EXERCISE PROMPT>
For the entries that follow, tally the lines holding the string "none". Give the total and nothing else.

SOURCE MATERIAL>
------------------------------------
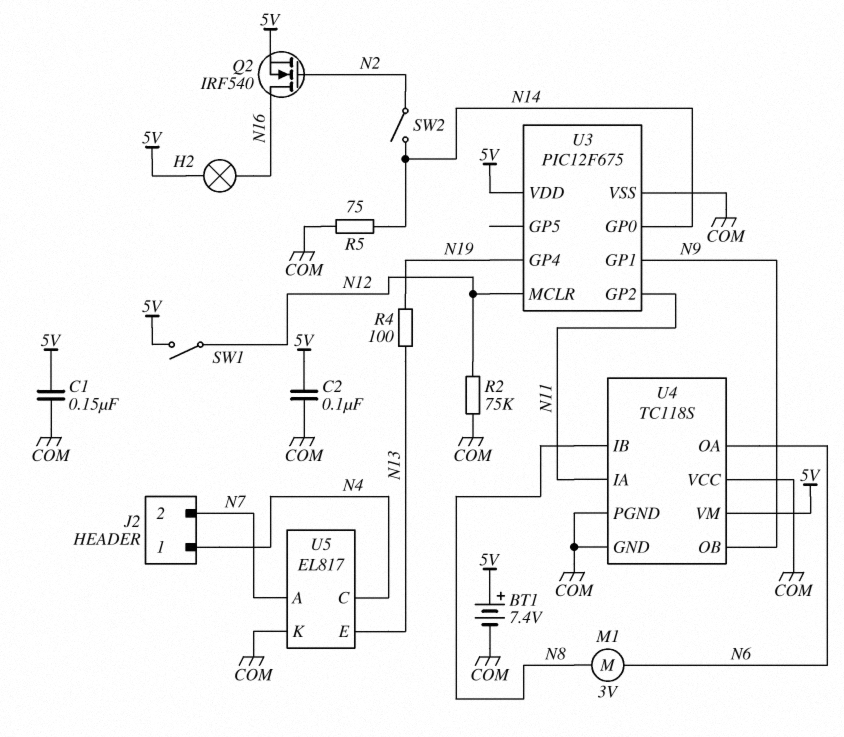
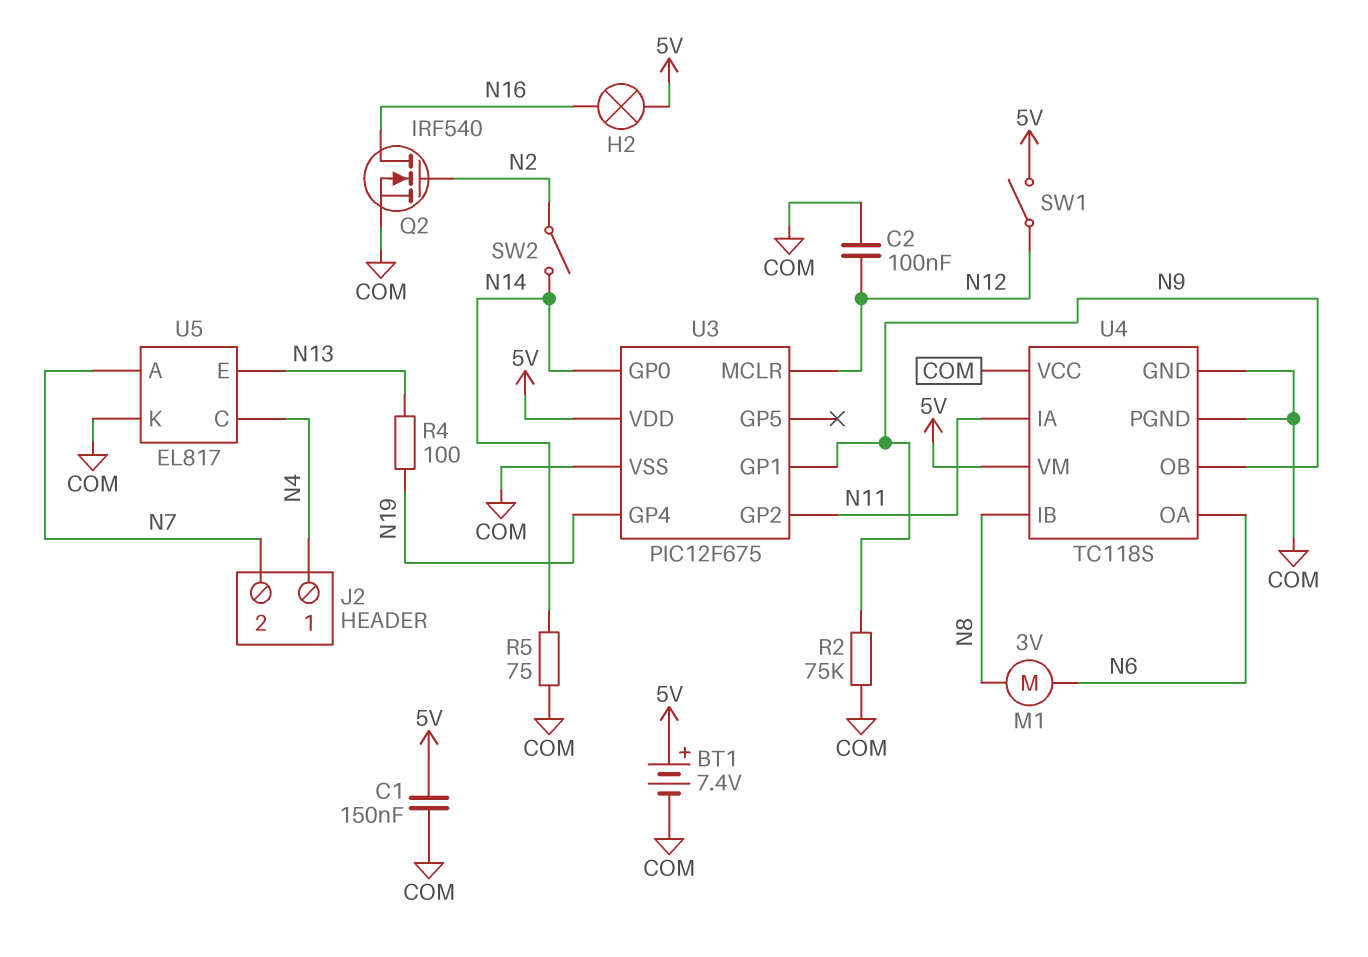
C2: 100nF (5V, COM) -> 100nF (COM, N12)
Q2: NMOS IRF540 (G N2, D N16, S 5V) -> NMOS IRF540 (G N2, D N16, S COM)
R2: 75k (COM, N12) -> 75k (COM, N9)

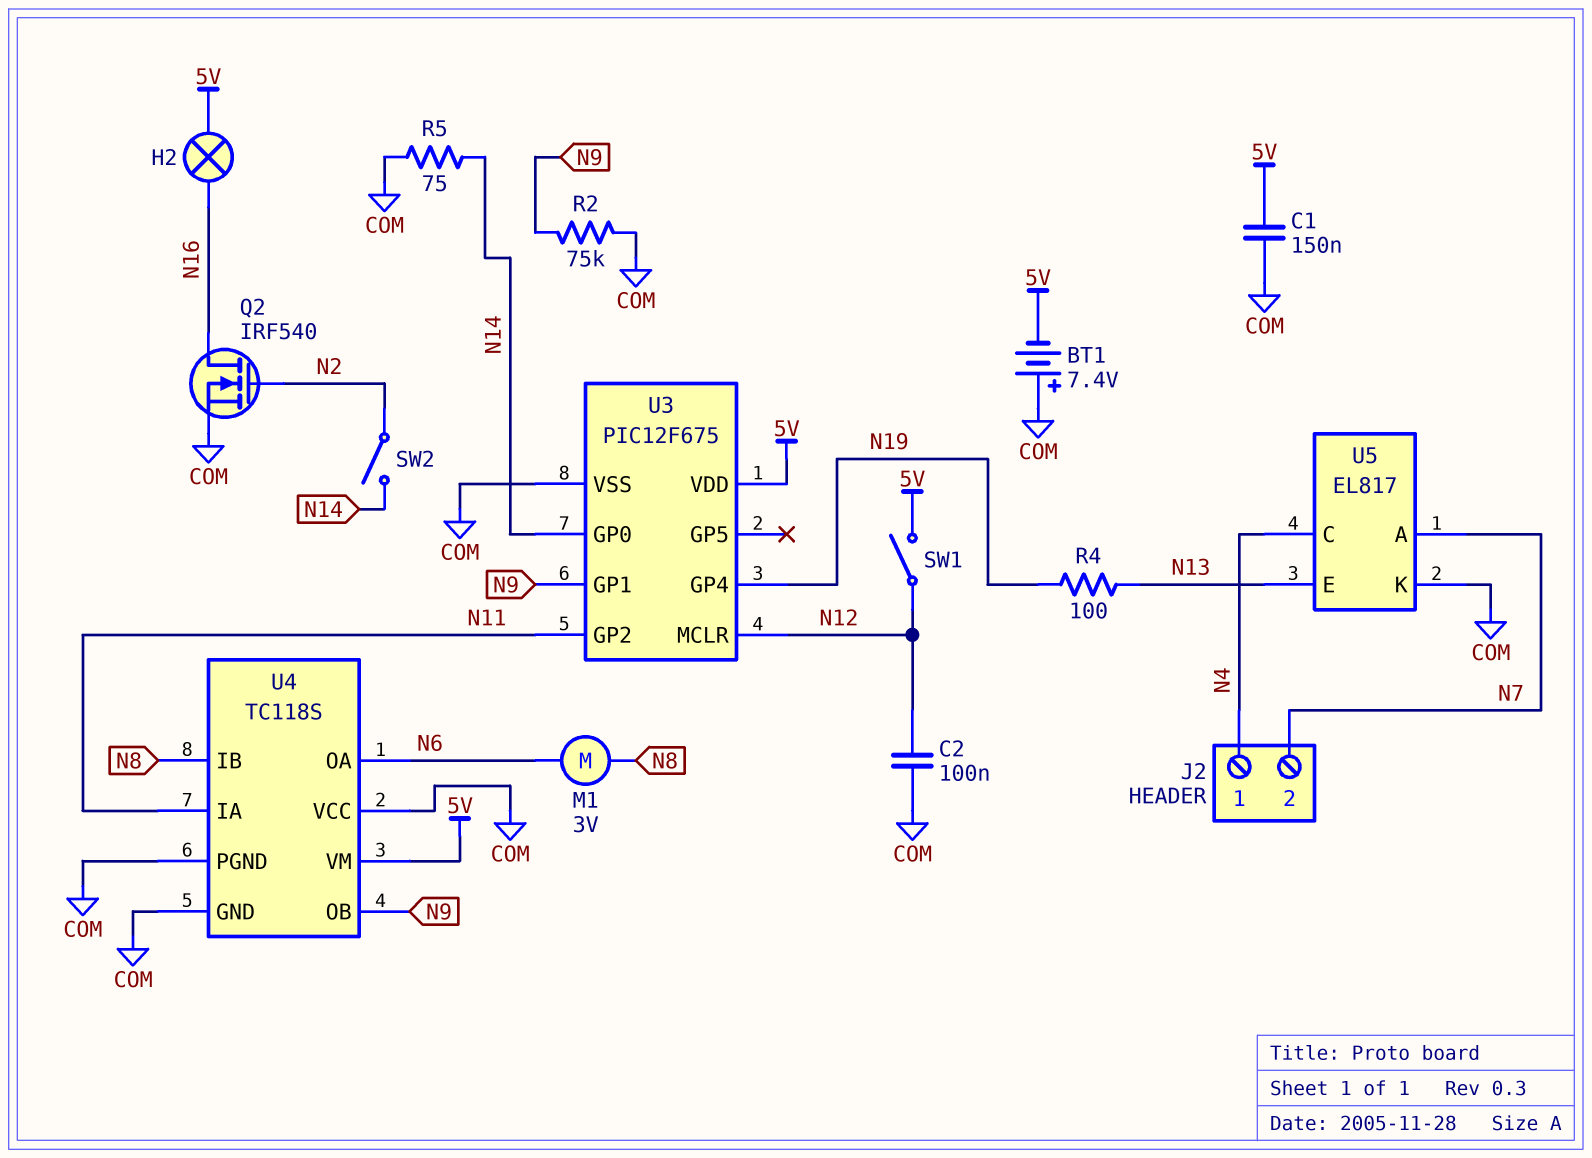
BT1: 7.4V (plus 5V, minus COM) -> 7.4V (plus COM, minus 5V)

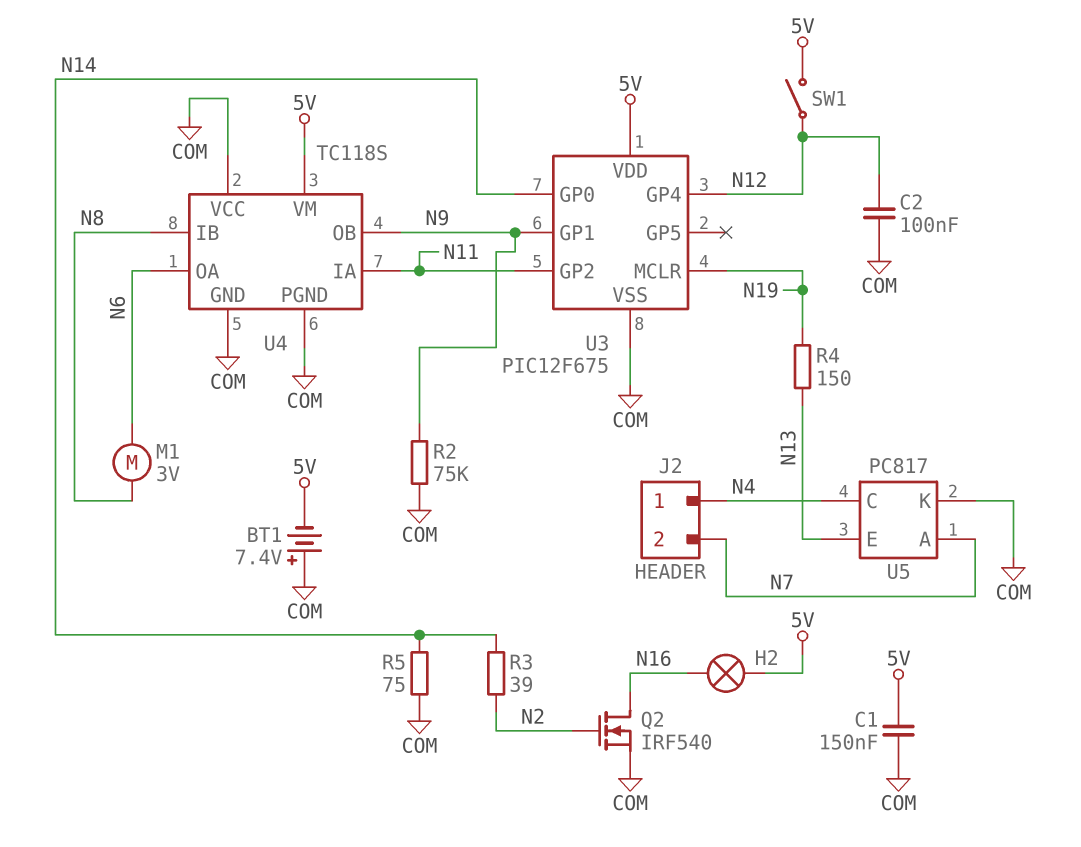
R3: none -> 39 (N2, N14)
R4: 100 (N13, N19) -> 150 (N13, N19)
SW2: switch (N2, N14) -> none
U3 pin GP4: N19 -> N12
U3 pin MCLR: N12 -> N19
U5: EL817 -> PC817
------------------------------------
ANSWER FOR THE TASK>
2